(Before-and-after object listings)
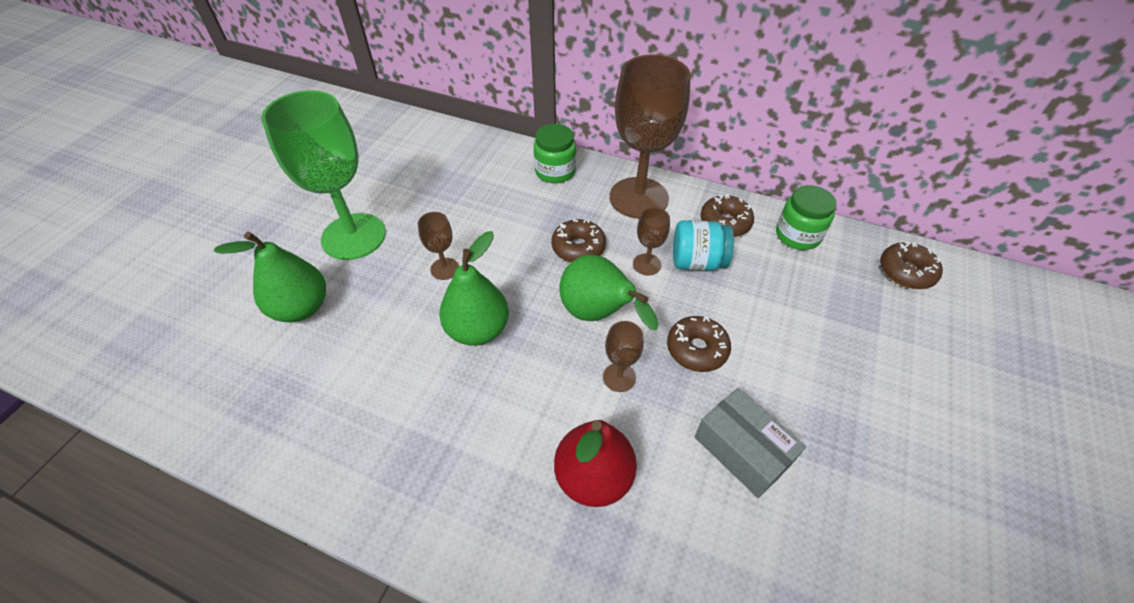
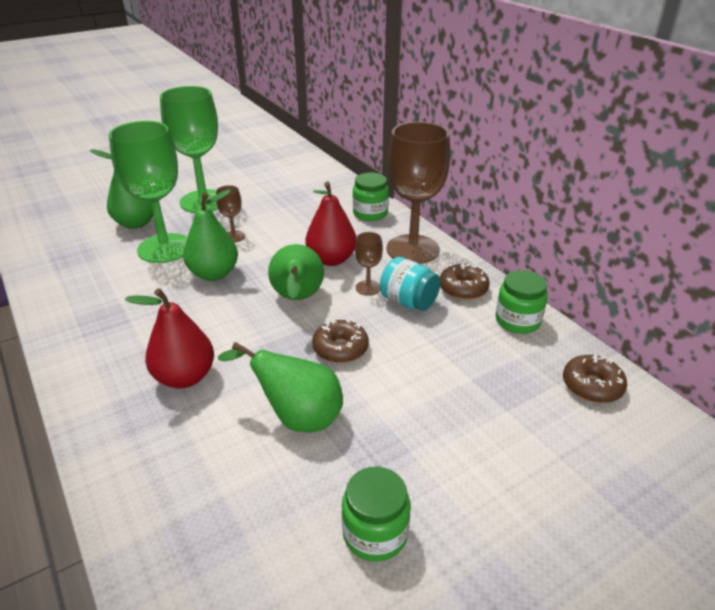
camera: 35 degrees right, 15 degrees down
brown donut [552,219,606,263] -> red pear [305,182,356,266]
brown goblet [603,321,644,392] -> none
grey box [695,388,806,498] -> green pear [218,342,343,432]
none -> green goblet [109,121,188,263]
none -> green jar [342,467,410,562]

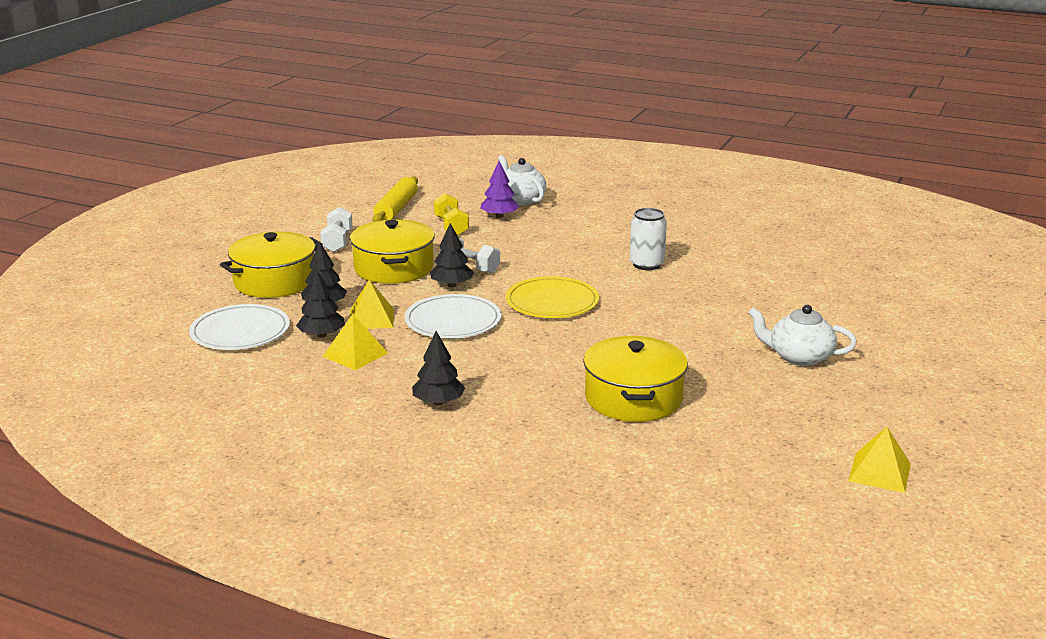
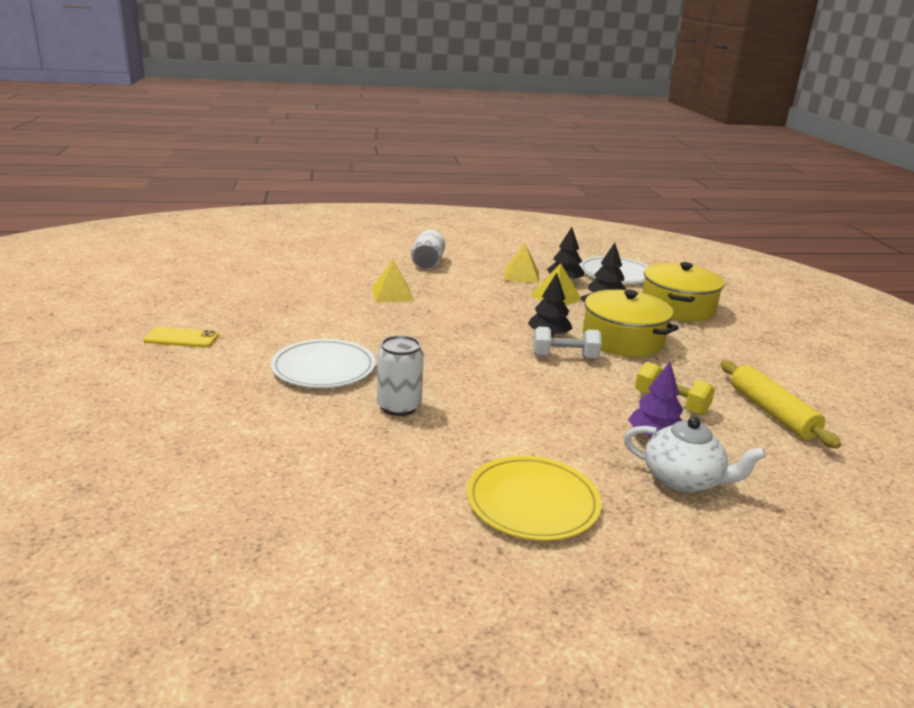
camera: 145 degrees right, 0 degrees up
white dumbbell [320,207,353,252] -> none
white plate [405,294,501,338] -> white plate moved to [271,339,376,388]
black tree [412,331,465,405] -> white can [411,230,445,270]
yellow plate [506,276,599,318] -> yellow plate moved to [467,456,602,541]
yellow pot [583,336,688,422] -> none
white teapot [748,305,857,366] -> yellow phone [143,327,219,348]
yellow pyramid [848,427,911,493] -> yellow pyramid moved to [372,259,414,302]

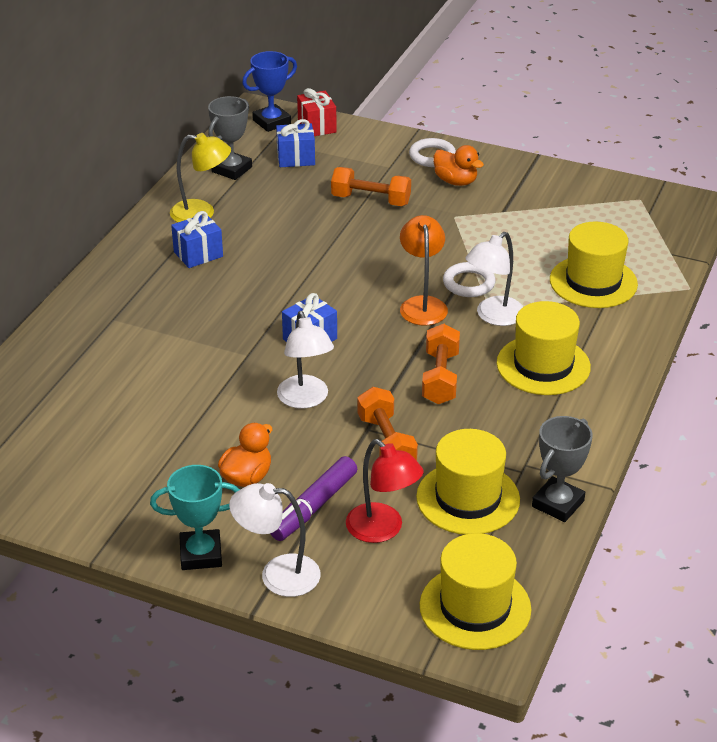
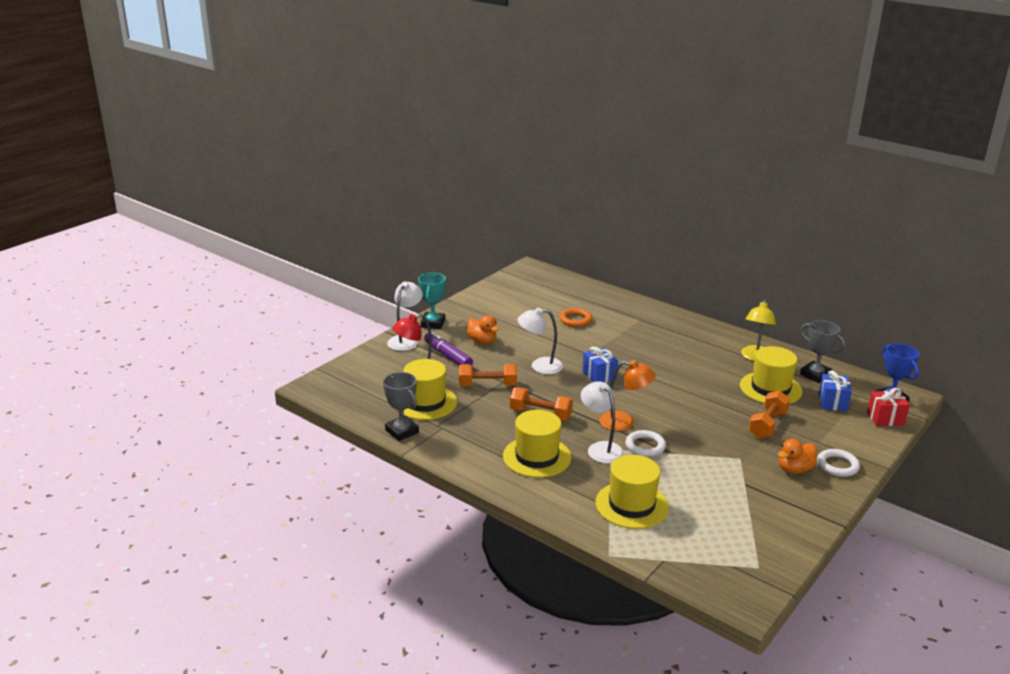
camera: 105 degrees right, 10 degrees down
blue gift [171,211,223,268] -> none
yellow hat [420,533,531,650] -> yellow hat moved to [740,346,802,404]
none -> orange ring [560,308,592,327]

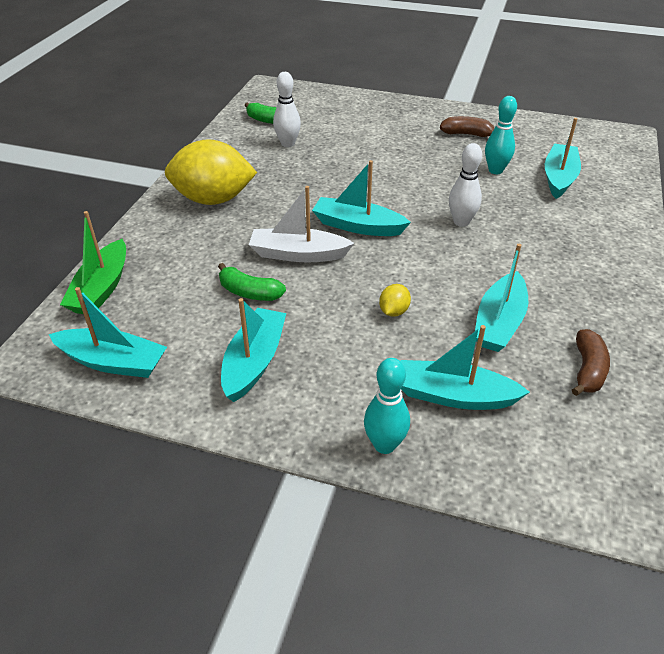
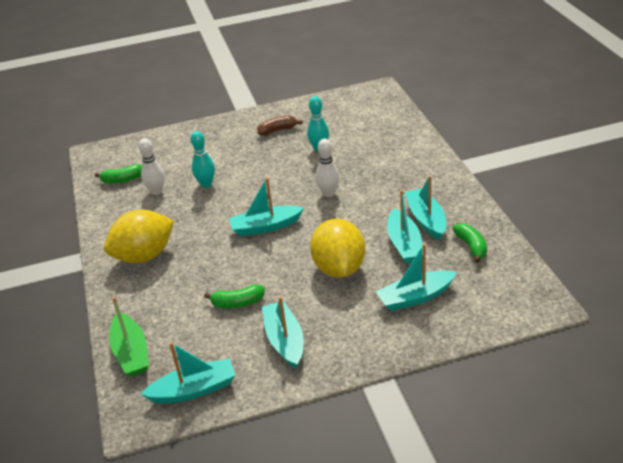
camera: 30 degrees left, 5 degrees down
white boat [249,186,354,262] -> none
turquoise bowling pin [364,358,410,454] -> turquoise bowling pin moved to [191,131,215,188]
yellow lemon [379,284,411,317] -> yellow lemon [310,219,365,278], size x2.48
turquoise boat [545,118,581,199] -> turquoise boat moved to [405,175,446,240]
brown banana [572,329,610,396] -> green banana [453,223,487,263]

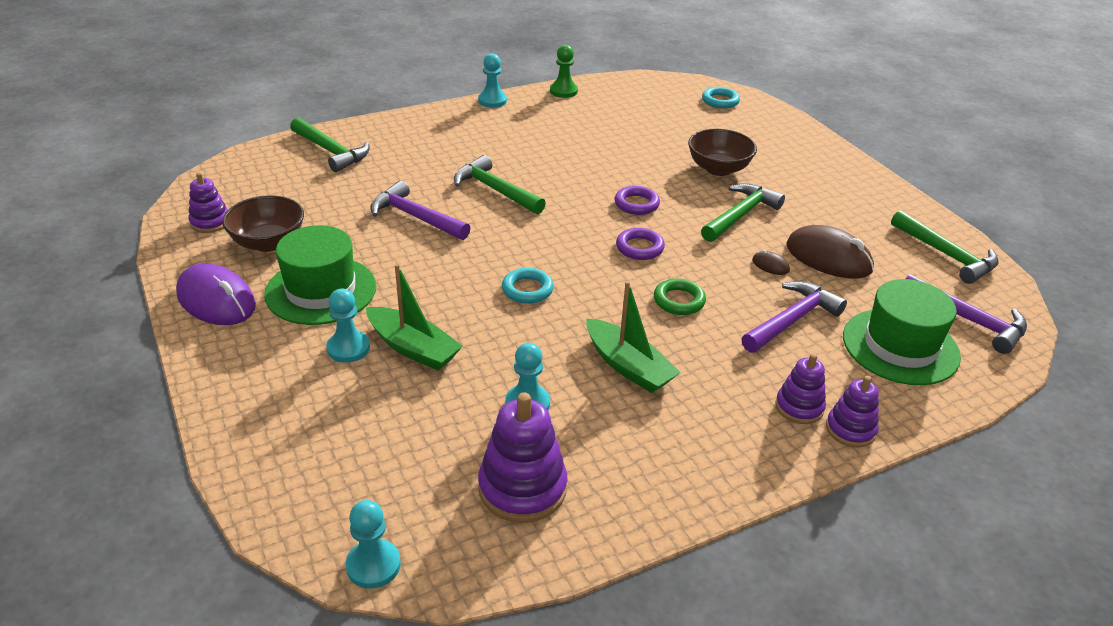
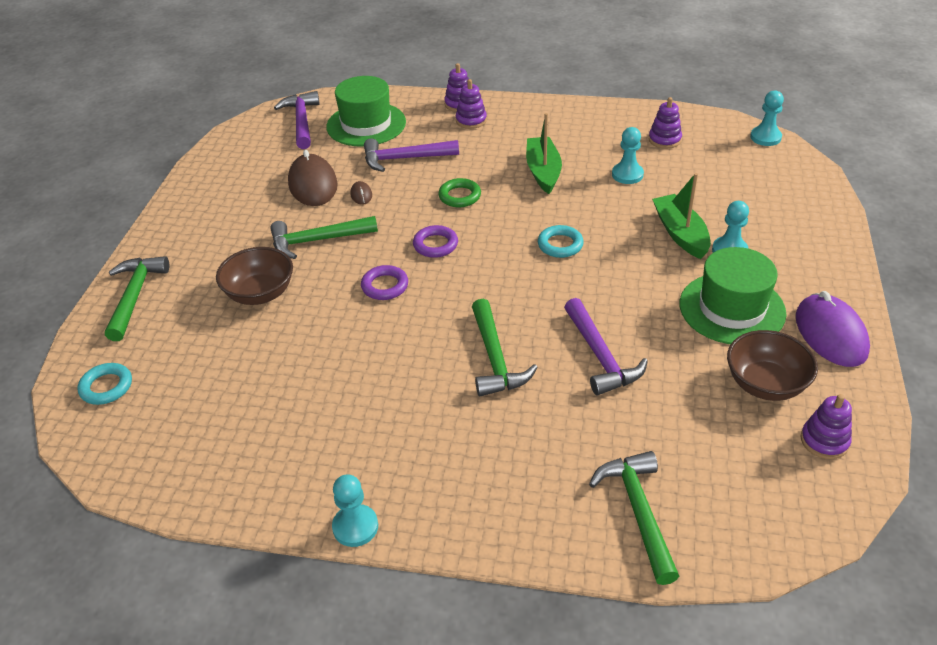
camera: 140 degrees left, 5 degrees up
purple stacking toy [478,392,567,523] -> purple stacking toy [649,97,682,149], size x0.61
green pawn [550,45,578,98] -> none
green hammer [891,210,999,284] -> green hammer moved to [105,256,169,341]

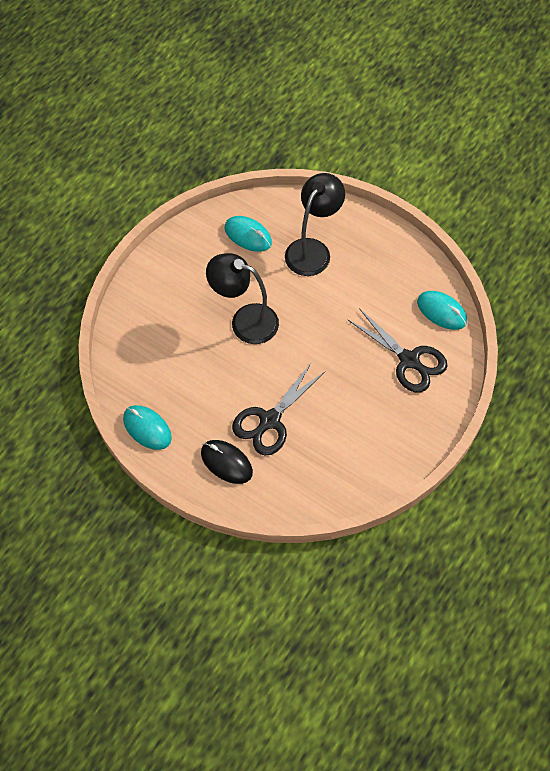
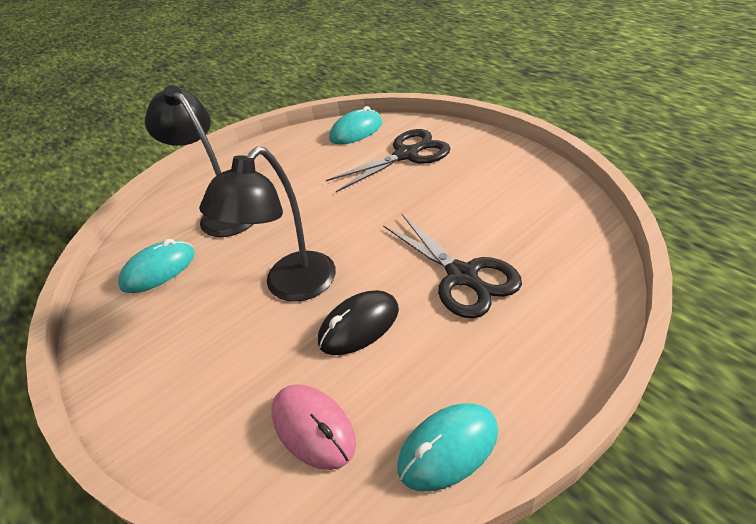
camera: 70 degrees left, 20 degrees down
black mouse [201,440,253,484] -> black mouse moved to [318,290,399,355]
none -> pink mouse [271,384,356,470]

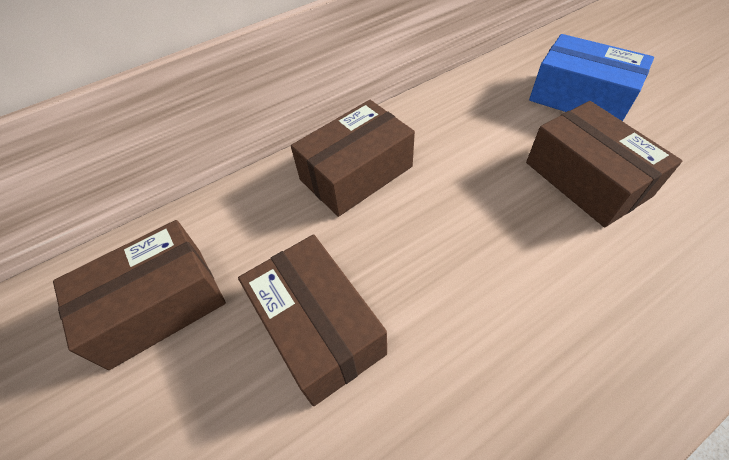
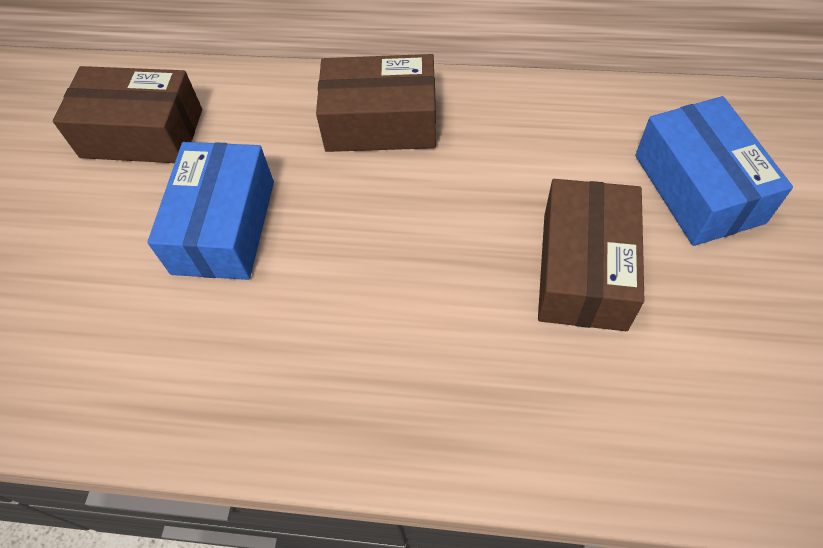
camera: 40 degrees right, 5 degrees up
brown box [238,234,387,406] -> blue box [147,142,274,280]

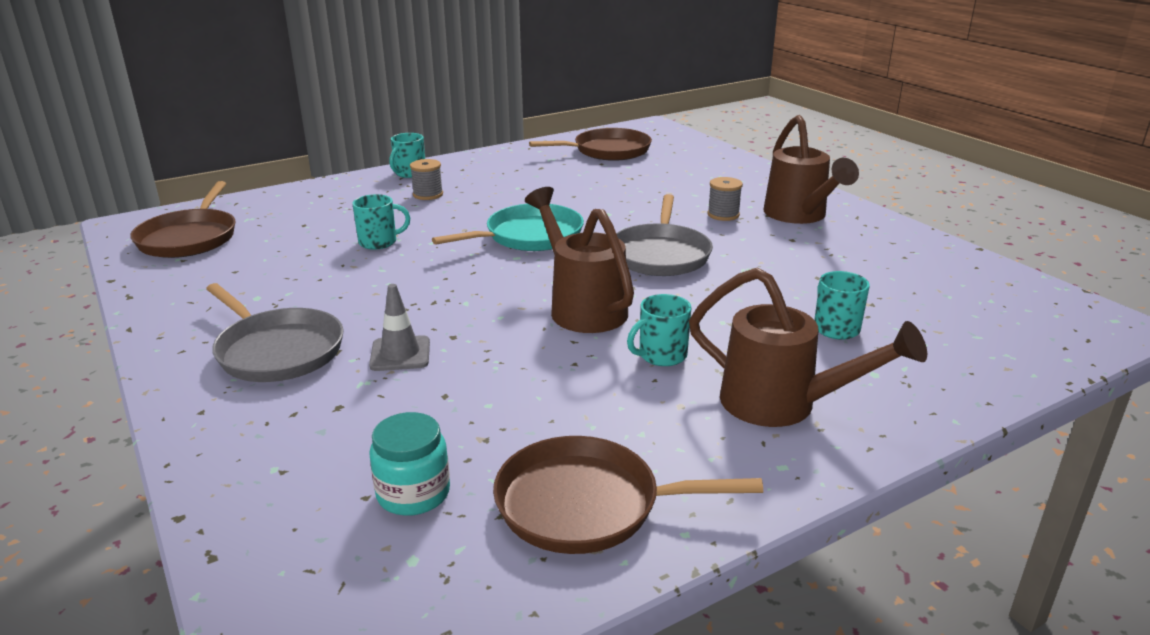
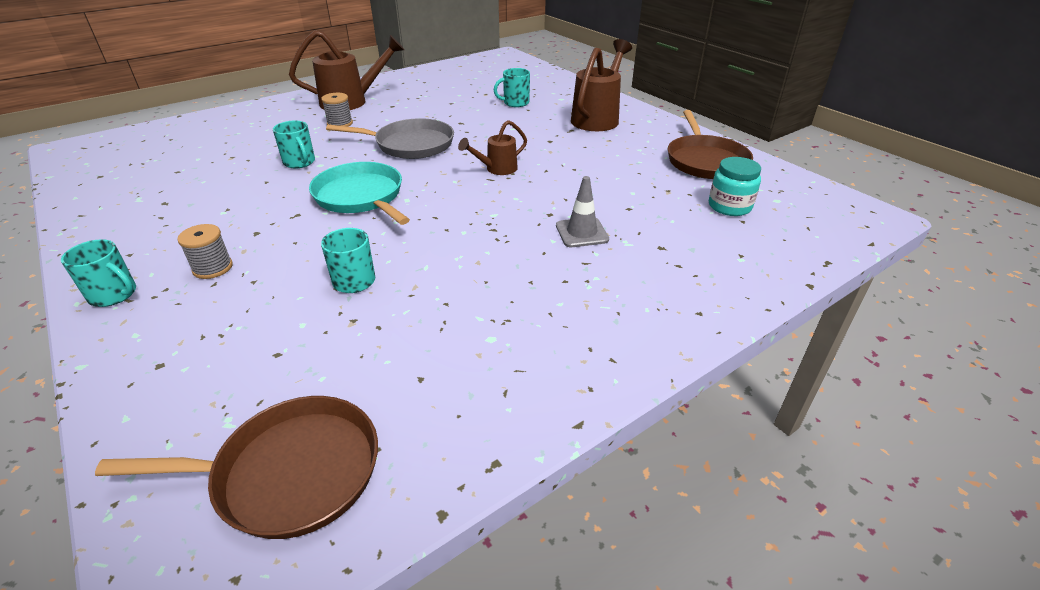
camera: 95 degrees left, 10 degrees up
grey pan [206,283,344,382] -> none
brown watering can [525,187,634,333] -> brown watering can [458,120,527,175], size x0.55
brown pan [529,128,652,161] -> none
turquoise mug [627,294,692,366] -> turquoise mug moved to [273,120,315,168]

Activity —
Could you transcribe exactly the entries above, but only the lines from the one with "yellow pyramid [848,427,911,493]" through the one with "turquoise bowling pin [364,358,410,454]", and without pictures?

Written reply —
yellow pyramid [848,427,911,493] -> yellow pyramid moved to [372,259,414,302]

camera: 105 degrees right, 10 degrees down
blue gift [171,211,223,268] -> none
yellow hat [420,533,531,650] -> yellow hat moved to [740,346,802,404]
none -> orange ring [560,308,592,327]

camera: 30 degrees left, 5 degrees down
white boat [249,186,354,262] -> none
turquoise bowling pin [364,358,410,454] -> turquoise bowling pin moved to [191,131,215,188]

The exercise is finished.